■ Description of the task
The output is a word-for-word repeat of the listing below, free of images.

━━━━━━━━━━━━━━━━━━━━━━━━━━━━━━

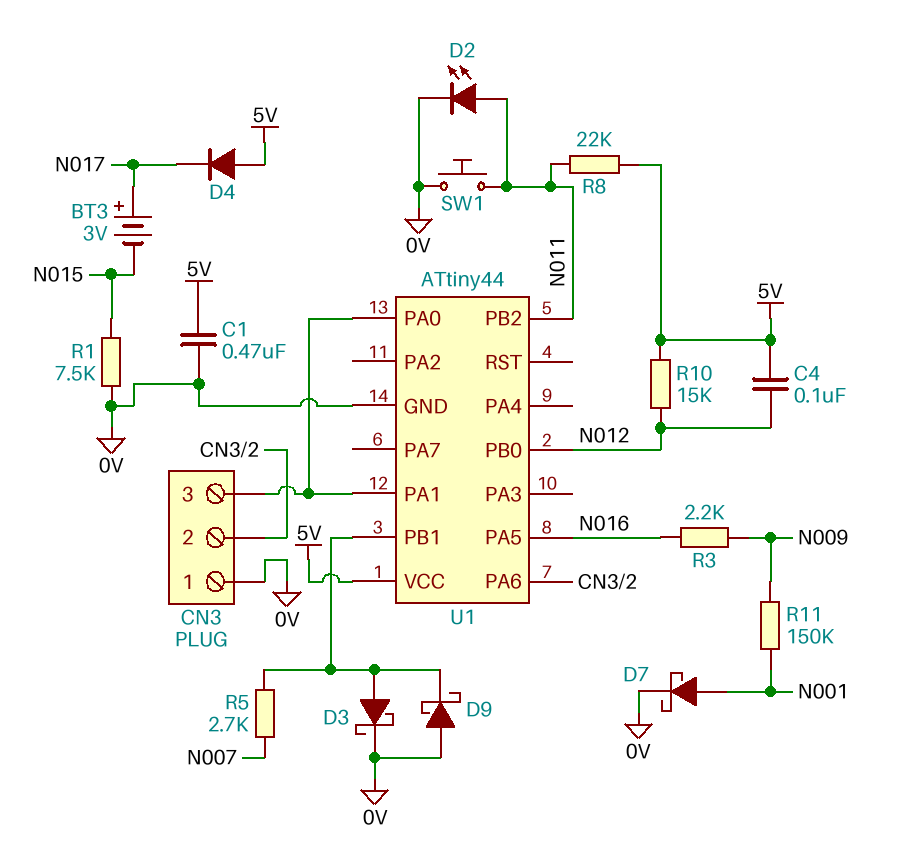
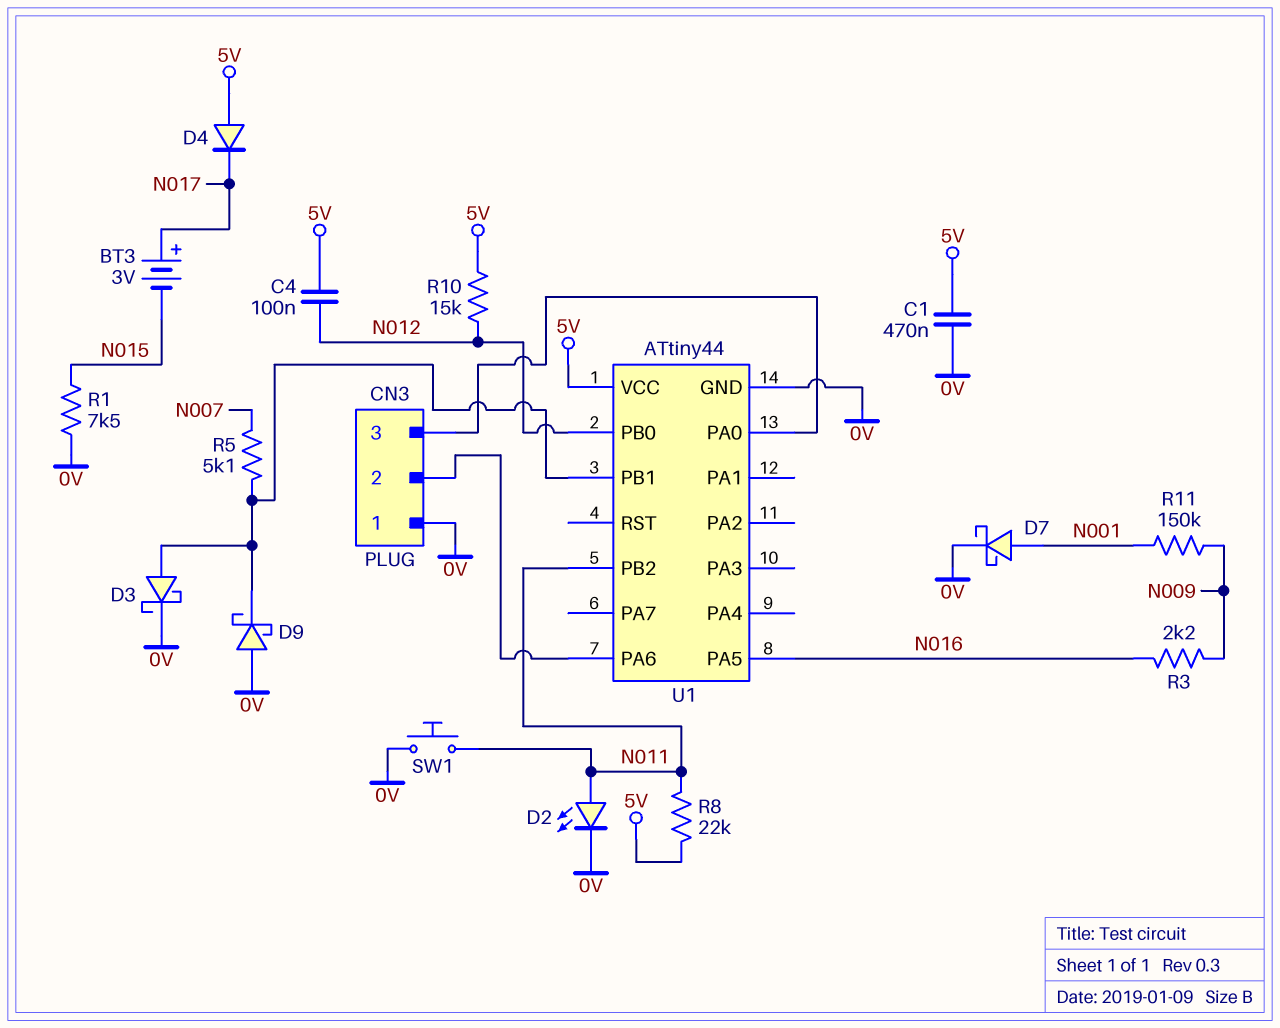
R5: 2.7k (N007, U1/PB1) -> 5.1k (N007, U1/PB1)
U1 pin PA1: CN3/3 -> none

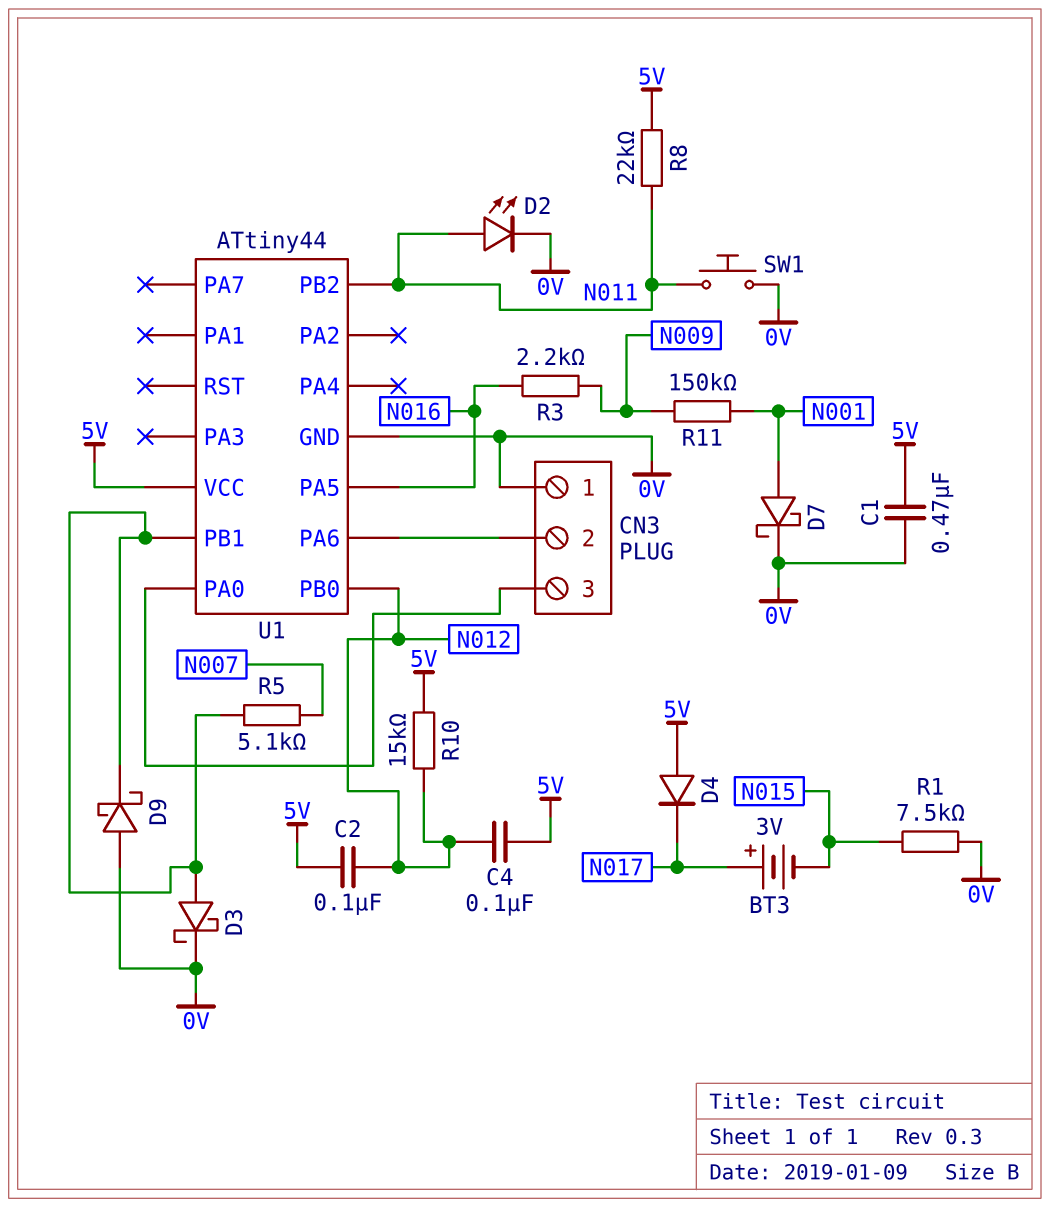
C2: none -> 100nF (5V, N012)

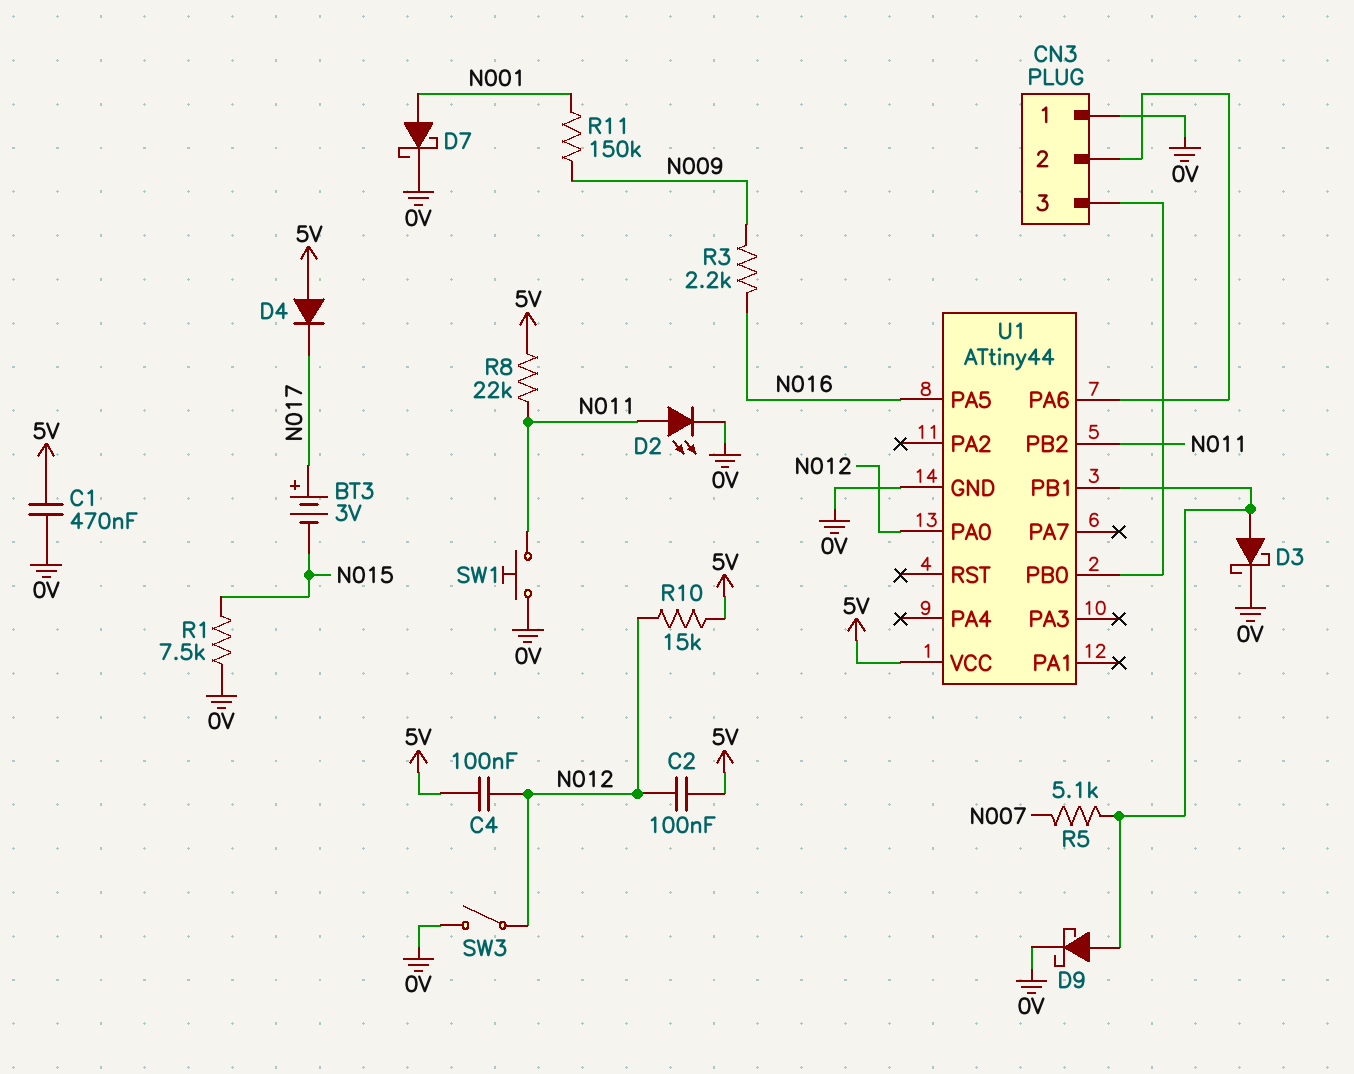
D9: schottky (A 0V, K U1/PB1) -> schottky (A U1/PB1, K 0V)
SW3: none -> switch (0V, N012)
U1 pin PA0: CN3/3 -> N012
U1 pin PB0: N012 -> CN3/3

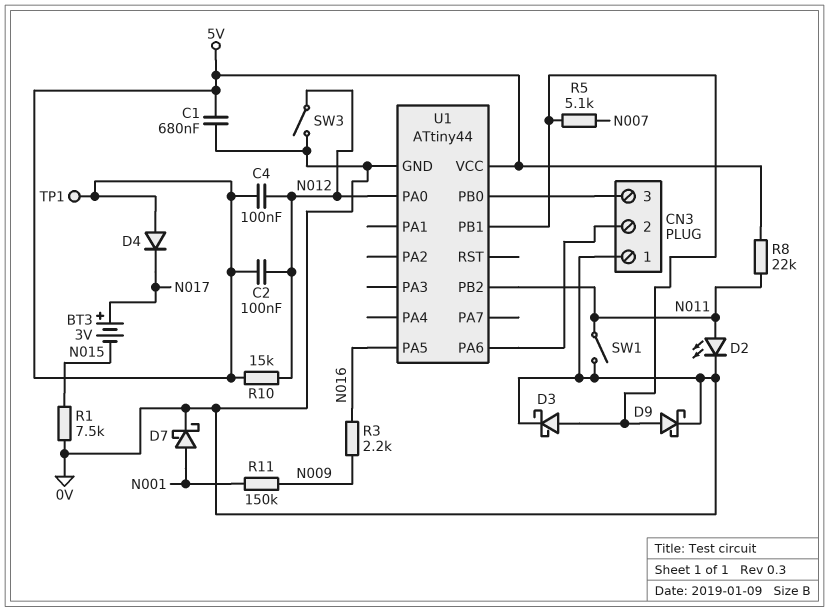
C1: 470nF (0V, 5V) -> 680nF (0V, 5V)
SW1: button (0V, N011) -> switch (0V, N011)
TP1: none -> test point (5V)

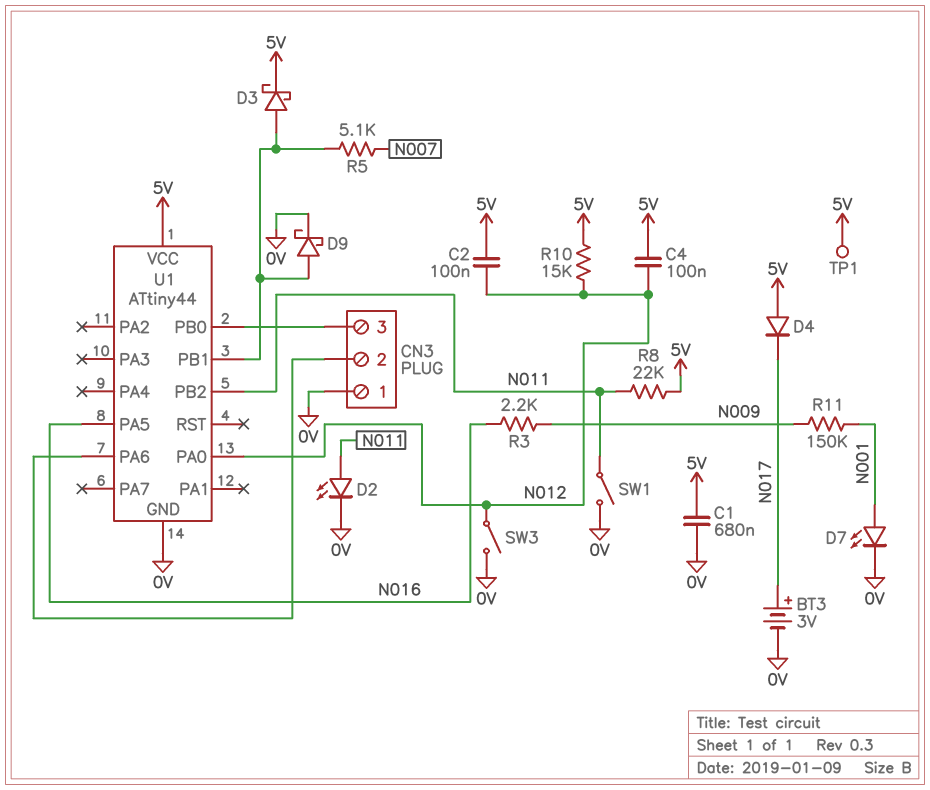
BT3: 3V (plus N017, minus N015) -> 3V (plus N017, minus 0V)
D3: schottky (A U1/PB1, K 0V) -> schottky (A U1/PB1, K 5V)
D7: schottky (A N001, K 0V) -> LED (A N001, K 0V)
R1: 7.5k (0V, N015) -> none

━━━━━━━━━━━━━━━━━━━━━━━━━━━━━━

■ Solution
R5: 2.7k (N007, U1/PB1) -> 5.1k (N007, U1/PB1)
U1 pin PA1: CN3/3 -> none

C2: none -> 100nF (5V, N012)

D9: schottky (A 0V, K U1/PB1) -> schottky (A U1/PB1, K 0V)
SW3: none -> switch (0V, N012)
U1 pin PA0: CN3/3 -> N012
U1 pin PB0: N012 -> CN3/3

C1: 470nF (0V, 5V) -> 680nF (0V, 5V)
SW1: button (0V, N011) -> switch (0V, N011)
TP1: none -> test point (5V)

BT3: 3V (plus N017, minus N015) -> 3V (plus N017, minus 0V)
D3: schottky (A U1/PB1, K 0V) -> schottky (A U1/PB1, K 5V)
D7: schottky (A N001, K 0V) -> LED (A N001, K 0V)
R1: 7.5k (0V, N015) -> none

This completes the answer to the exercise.